[WHAT TO PRODUCE]
Below is some material. Set down exactly the line where "turquoise light bulb: 3 -> 0" appears and all lines after it, and stop at the last line.

[RECORDED DATA]

»»

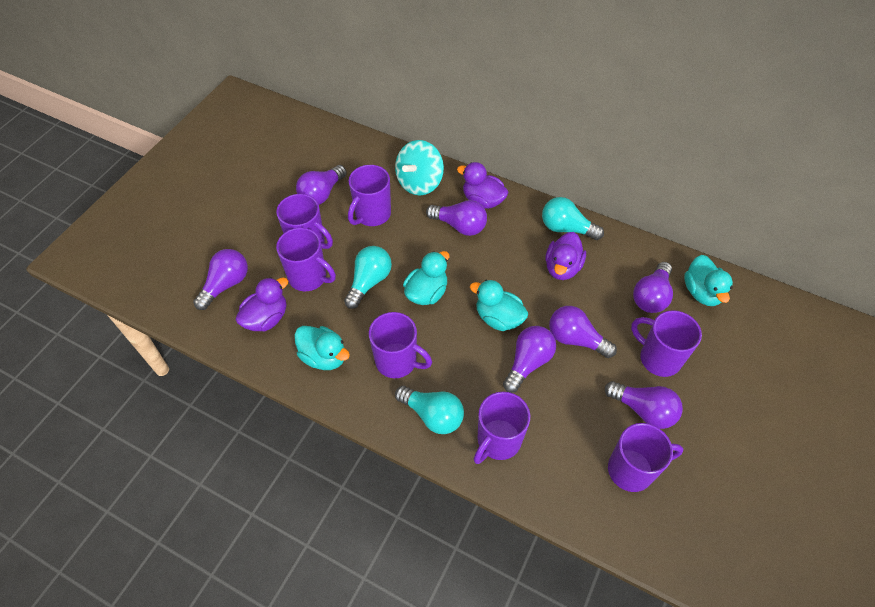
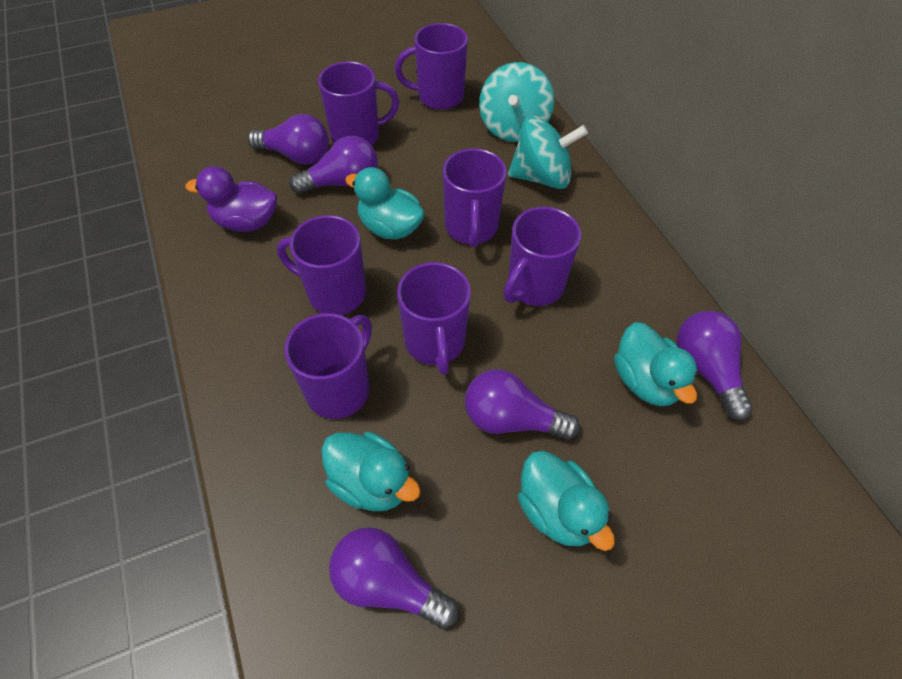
purple duck: 3 -> 1
purple light bulb: 7 -> 5
turquoise light bulb: 3 -> 0
turquoise spinning top: 1 -> 2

««

[ANSWER FOR THE TASK]
turquoise light bulb: 3 -> 0
turquoise spinning top: 1 -> 2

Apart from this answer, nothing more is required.